Print the records again, matching each line exactly.

* * *

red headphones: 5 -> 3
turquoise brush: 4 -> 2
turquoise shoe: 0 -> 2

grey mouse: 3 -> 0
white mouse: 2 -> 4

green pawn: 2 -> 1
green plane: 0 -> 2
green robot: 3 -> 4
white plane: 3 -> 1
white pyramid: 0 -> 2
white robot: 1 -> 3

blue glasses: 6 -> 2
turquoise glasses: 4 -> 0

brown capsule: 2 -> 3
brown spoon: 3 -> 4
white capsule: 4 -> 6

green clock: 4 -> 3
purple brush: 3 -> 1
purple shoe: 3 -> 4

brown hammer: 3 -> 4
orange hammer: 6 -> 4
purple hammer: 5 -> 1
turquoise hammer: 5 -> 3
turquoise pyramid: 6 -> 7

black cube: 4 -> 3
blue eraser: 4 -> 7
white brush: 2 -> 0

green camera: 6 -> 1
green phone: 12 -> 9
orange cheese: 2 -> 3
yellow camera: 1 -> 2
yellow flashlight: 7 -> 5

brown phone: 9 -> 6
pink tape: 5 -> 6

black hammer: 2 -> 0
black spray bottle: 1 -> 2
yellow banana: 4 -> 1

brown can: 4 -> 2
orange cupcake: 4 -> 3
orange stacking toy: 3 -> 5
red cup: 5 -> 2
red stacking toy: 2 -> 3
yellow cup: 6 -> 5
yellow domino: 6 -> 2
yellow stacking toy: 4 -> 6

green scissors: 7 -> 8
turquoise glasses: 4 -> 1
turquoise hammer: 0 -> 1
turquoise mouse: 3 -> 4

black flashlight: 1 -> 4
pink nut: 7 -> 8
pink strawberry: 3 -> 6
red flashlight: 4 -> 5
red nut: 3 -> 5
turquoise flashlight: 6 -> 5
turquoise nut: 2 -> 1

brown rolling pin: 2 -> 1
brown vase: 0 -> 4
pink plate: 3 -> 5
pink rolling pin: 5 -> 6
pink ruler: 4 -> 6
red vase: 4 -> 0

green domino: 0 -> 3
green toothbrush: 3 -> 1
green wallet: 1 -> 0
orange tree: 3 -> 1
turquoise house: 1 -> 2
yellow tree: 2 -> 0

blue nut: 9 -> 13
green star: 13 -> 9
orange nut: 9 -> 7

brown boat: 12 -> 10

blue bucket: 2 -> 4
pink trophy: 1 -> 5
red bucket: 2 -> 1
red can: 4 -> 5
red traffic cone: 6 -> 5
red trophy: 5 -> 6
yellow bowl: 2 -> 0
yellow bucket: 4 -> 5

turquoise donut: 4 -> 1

* * *

Response area:
red headphones: 5 -> 3
turquoise brush: 4 -> 2
turquoise shoe: 0 -> 2

grey mouse: 3 -> 0
white mouse: 2 -> 4

green pawn: 2 -> 1
green plane: 0 -> 2
green robot: 3 -> 4
white plane: 3 -> 1
white pyramid: 0 -> 2
white robot: 1 -> 3

blue glasses: 6 -> 2
turquoise glasses: 4 -> 0

brown capsule: 2 -> 3
brown spoon: 3 -> 4
white capsule: 4 -> 6

green clock: 4 -> 3
purple brush: 3 -> 1
purple shoe: 3 -> 4

brown hammer: 3 -> 4
orange hammer: 6 -> 4
purple hammer: 5 -> 1
turquoise hammer: 5 -> 3
turquoise pyramid: 6 -> 7

black cube: 4 -> 3
blue eraser: 4 -> 7
white brush: 2 -> 0

green camera: 6 -> 1
green phone: 12 -> 9
orange cheese: 2 -> 3
yellow camera: 1 -> 2
yellow flashlight: 7 -> 5

brown phone: 9 -> 6
pink tape: 5 -> 6

black hammer: 2 -> 0
black spray bottle: 1 -> 2
yellow banana: 4 -> 1

brown can: 4 -> 2
orange cupcake: 4 -> 3
orange stacking toy: 3 -> 5
red cup: 5 -> 2
red stacking toy: 2 -> 3
yellow cup: 6 -> 5
yellow domino: 6 -> 2
yellow stacking toy: 4 -> 6

green scissors: 7 -> 8
turquoise glasses: 4 -> 1
turquoise hammer: 0 -> 1
turquoise mouse: 3 -> 4

black flashlight: 1 -> 4
pink nut: 7 -> 8
pink strawberry: 3 -> 6
red flashlight: 4 -> 5
red nut: 3 -> 5
turquoise flashlight: 6 -> 5
turquoise nut: 2 -> 1

brown rolling pin: 2 -> 1
brown vase: 0 -> 4
pink plate: 3 -> 5
pink rolling pin: 5 -> 6
pink ruler: 4 -> 6
red vase: 4 -> 0

green domino: 0 -> 3
green toothbrush: 3 -> 1
green wallet: 1 -> 0
orange tree: 3 -> 1
turquoise house: 1 -> 2
yellow tree: 2 -> 0

blue nut: 9 -> 13
green star: 13 -> 9
orange nut: 9 -> 7

brown boat: 12 -> 10

blue bucket: 2 -> 4
pink trophy: 1 -> 5
red bucket: 2 -> 1
red can: 4 -> 5
red traffic cone: 6 -> 5
red trophy: 5 -> 6
yellow bowl: 2 -> 0
yellow bucket: 4 -> 5

turquoise donut: 4 -> 1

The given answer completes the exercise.